╭─ Records for this task
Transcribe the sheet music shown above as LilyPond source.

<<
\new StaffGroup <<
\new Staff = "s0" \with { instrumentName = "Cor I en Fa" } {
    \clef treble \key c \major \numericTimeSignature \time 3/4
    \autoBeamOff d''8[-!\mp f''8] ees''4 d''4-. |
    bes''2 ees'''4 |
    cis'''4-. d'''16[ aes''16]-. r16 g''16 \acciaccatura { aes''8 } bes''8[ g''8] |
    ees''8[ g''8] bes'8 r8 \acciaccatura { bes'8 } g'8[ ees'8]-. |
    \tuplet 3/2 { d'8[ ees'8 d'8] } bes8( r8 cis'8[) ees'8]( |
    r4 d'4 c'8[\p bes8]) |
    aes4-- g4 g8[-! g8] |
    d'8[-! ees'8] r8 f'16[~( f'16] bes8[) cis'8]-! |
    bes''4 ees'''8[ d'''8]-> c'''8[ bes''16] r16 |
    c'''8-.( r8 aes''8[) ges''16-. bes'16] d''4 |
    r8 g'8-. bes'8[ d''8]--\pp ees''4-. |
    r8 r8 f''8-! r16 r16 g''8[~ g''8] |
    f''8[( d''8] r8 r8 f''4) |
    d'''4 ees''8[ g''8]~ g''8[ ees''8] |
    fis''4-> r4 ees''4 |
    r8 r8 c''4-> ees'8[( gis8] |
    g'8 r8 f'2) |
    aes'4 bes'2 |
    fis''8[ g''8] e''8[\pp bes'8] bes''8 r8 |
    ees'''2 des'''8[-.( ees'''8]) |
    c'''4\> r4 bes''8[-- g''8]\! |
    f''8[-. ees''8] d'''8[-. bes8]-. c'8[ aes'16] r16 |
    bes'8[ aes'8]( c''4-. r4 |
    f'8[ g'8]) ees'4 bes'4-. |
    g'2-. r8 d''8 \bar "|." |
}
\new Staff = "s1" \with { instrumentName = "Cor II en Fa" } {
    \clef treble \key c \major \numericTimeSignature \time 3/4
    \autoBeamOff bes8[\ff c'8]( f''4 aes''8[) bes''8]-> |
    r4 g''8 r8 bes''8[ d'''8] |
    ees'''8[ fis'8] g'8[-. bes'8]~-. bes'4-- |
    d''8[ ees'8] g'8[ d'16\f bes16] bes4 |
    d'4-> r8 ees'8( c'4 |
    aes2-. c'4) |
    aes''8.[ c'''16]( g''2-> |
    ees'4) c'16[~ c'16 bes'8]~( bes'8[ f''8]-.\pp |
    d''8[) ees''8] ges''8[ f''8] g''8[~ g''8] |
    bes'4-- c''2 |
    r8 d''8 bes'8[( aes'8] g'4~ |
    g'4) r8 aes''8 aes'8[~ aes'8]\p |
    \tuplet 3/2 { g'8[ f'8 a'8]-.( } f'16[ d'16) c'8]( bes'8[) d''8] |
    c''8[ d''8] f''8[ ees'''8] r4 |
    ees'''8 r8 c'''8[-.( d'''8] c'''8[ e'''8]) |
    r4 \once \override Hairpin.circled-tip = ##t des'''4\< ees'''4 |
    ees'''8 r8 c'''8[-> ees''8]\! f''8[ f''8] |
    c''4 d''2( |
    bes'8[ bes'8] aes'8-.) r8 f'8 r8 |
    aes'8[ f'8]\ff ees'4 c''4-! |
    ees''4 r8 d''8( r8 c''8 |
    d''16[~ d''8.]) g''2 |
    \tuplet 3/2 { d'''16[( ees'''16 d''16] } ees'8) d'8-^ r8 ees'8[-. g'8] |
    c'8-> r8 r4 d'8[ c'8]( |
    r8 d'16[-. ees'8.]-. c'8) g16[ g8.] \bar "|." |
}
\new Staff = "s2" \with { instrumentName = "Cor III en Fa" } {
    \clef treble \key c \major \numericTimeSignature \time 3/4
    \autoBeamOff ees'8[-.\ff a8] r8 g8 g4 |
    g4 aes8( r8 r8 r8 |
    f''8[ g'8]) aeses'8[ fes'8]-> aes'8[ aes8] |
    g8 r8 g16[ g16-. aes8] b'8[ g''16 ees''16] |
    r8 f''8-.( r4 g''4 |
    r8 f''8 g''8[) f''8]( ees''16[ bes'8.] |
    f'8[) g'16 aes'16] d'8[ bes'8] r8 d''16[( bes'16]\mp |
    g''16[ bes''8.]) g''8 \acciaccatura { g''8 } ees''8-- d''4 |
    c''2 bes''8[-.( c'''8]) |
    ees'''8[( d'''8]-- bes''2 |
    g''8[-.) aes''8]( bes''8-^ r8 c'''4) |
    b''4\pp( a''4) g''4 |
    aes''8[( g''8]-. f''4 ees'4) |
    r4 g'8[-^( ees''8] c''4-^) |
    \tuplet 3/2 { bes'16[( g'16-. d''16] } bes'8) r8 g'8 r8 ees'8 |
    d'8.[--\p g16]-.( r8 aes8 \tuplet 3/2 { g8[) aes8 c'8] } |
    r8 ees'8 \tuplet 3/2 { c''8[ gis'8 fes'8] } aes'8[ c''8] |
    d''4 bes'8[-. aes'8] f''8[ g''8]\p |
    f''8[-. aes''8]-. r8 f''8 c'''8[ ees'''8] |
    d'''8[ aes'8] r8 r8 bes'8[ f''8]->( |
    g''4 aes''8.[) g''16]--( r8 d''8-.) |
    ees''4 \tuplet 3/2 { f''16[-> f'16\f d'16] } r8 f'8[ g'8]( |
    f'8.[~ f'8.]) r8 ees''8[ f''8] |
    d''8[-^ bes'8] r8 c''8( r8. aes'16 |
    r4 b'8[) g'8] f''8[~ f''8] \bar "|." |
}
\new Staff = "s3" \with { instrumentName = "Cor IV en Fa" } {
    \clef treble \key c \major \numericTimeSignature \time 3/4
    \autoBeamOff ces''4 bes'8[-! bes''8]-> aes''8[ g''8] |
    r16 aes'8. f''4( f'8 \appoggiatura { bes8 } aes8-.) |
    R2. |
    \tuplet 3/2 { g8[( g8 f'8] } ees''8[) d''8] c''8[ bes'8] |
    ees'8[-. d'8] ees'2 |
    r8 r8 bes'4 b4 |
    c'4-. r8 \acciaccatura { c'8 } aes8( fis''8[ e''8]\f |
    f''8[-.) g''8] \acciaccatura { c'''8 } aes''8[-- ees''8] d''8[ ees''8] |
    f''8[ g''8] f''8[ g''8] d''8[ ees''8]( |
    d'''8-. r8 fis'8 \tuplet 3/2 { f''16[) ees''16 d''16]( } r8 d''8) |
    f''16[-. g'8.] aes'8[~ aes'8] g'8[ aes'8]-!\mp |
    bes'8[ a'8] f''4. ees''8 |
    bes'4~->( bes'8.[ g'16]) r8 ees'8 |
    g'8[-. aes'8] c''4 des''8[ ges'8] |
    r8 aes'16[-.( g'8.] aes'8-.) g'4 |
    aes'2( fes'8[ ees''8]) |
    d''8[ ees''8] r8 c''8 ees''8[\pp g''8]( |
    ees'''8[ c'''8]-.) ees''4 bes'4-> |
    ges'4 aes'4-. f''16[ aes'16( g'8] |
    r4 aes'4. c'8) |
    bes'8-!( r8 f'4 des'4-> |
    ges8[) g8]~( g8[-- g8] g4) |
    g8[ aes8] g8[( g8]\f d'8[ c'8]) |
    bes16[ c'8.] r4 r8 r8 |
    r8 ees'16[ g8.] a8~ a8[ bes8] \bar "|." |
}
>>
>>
╰─
▶ Exercise prompt:
State how many lines of the listing contain the string "autoBeamOff". Give only the number.

▶ Answer to the task:
4